Segment Open

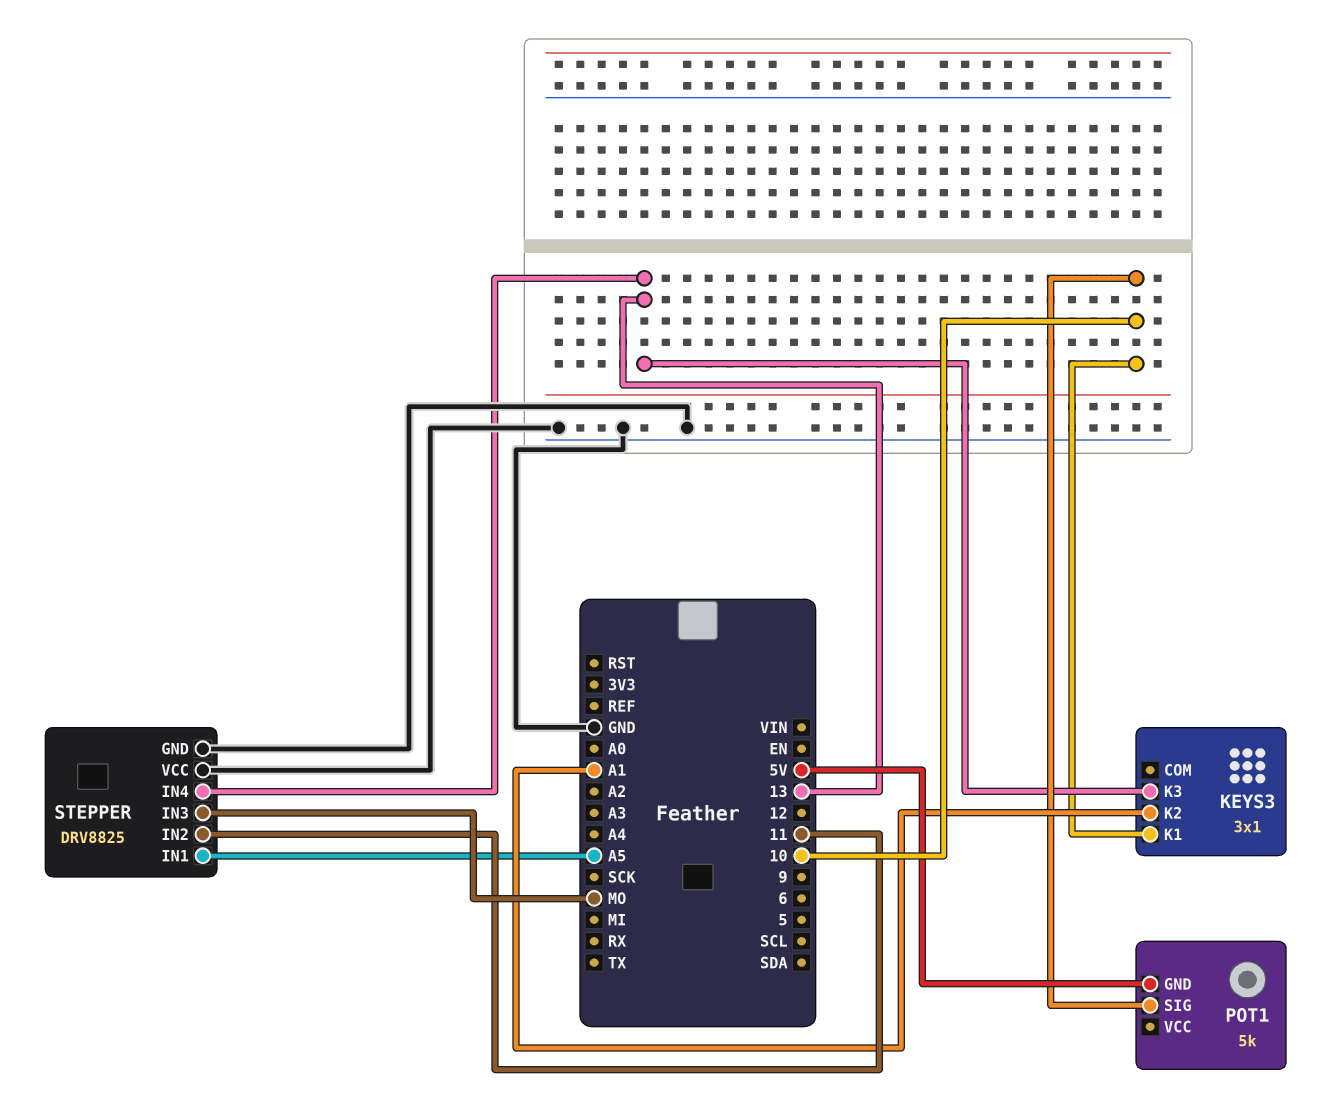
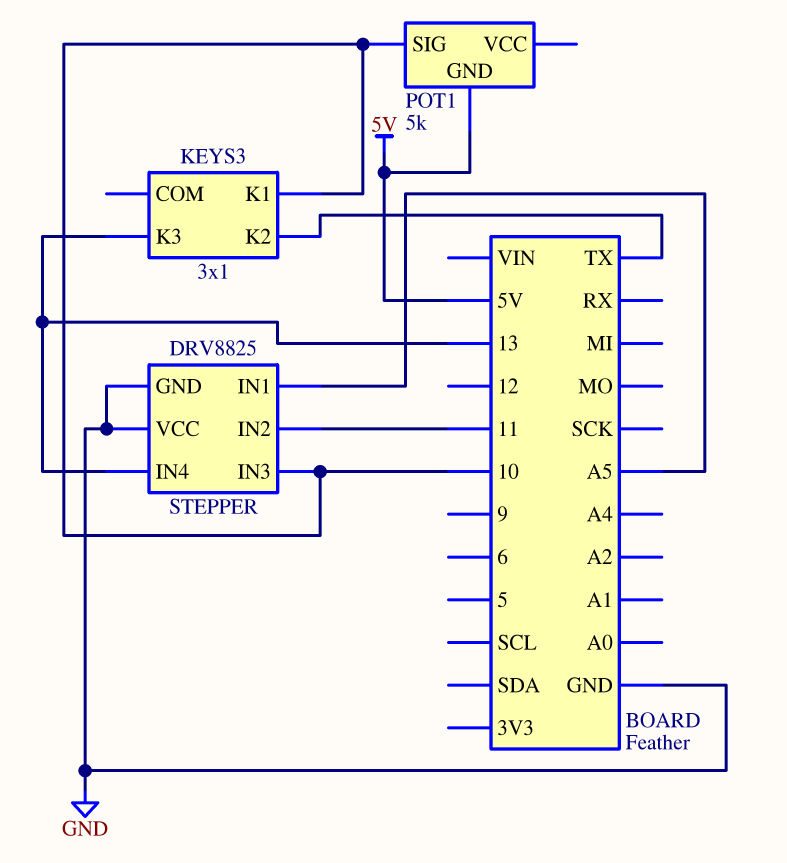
KEYS3 pin K2: A1 -> TX
STEPPER pin IN3: MO -> 10

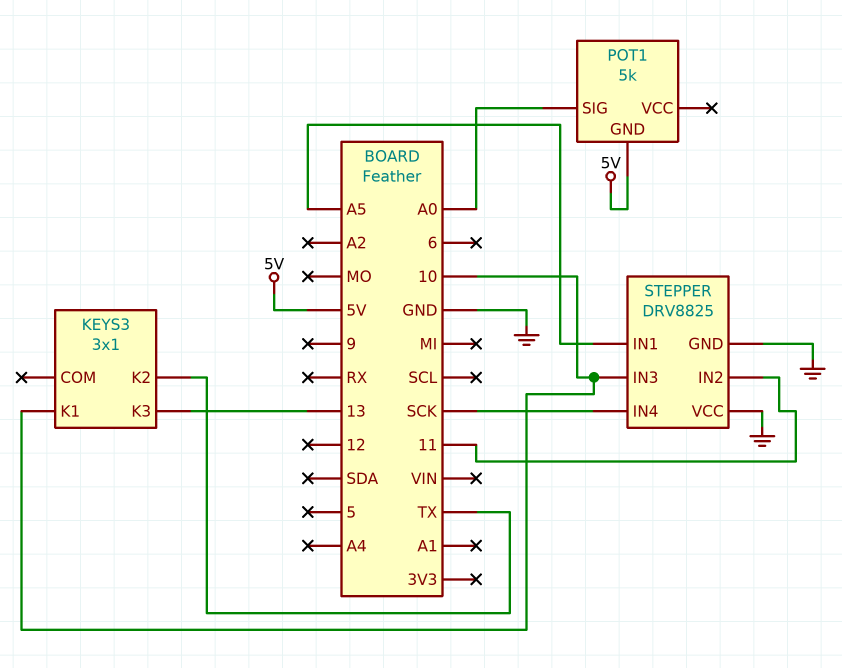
POT1 pin SIG: 10 -> A0
STEPPER pin IN4: 13 -> SCK

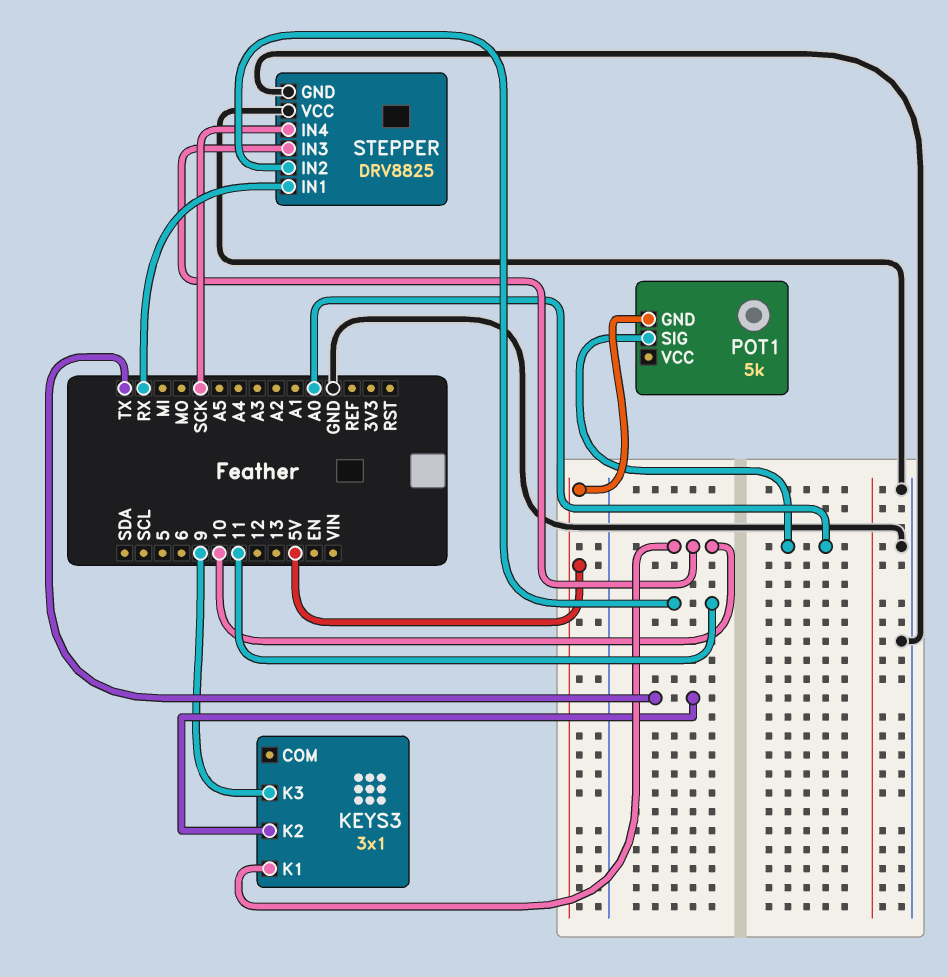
KEYS3 pin K3: 13 -> 9
STEPPER pin IN1: A5 -> RX

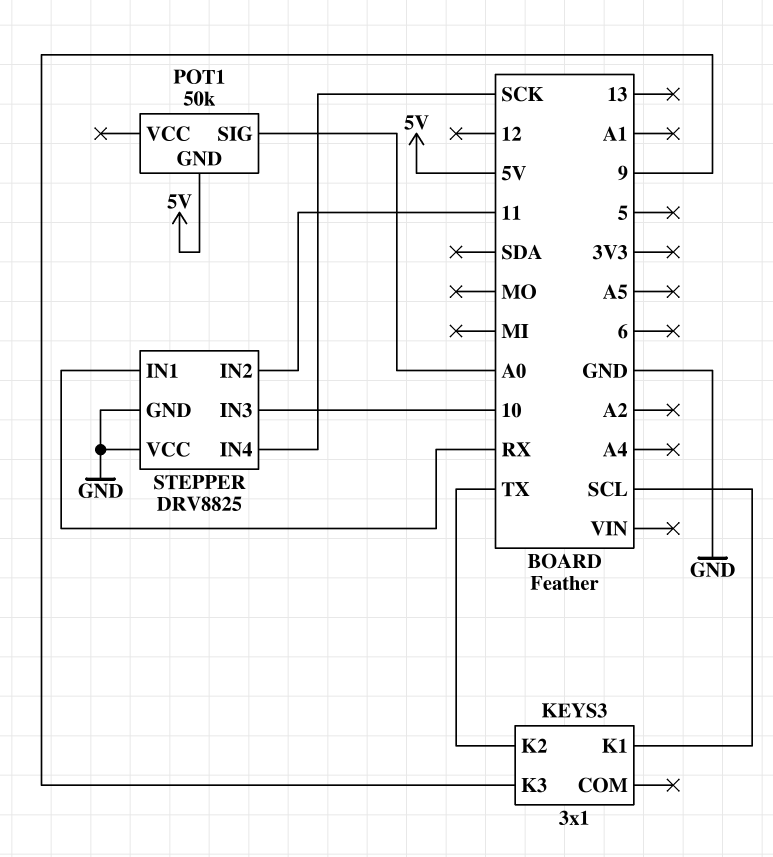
KEYS3 pin K1: 10 -> SCL
POT1: 5k -> 50k

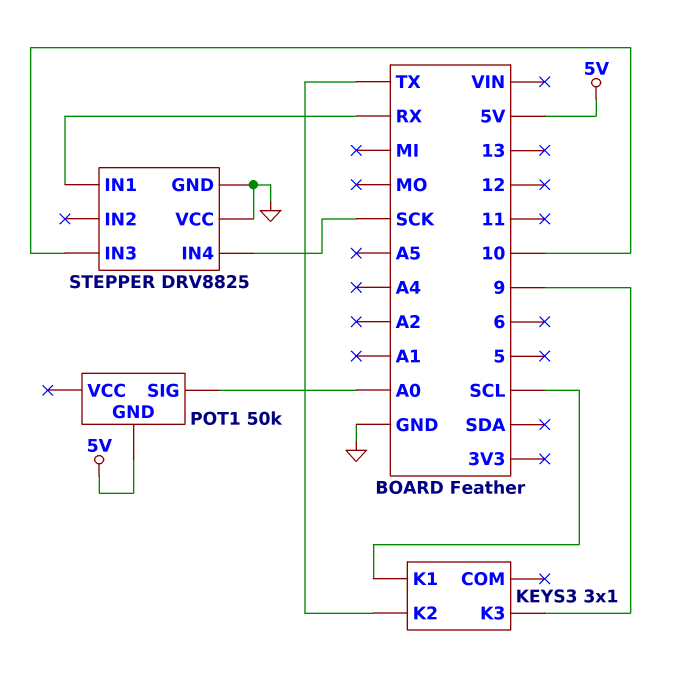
STEPPER pin IN2: 11 -> none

Segment Closed

→ **Exercise brief**:
From the first line to the last, repeat the records exactly, leaving out the pictures.

→ **Task output**:
KEYS3 pin K2: A1 -> TX
STEPPER pin IN3: MO -> 10

POT1 pin SIG: 10 -> A0
STEPPER pin IN4: 13 -> SCK

KEYS3 pin K3: 13 -> 9
STEPPER pin IN1: A5 -> RX

KEYS3 pin K1: 10 -> SCL
POT1: 5k -> 50k

STEPPER pin IN2: 11 -> none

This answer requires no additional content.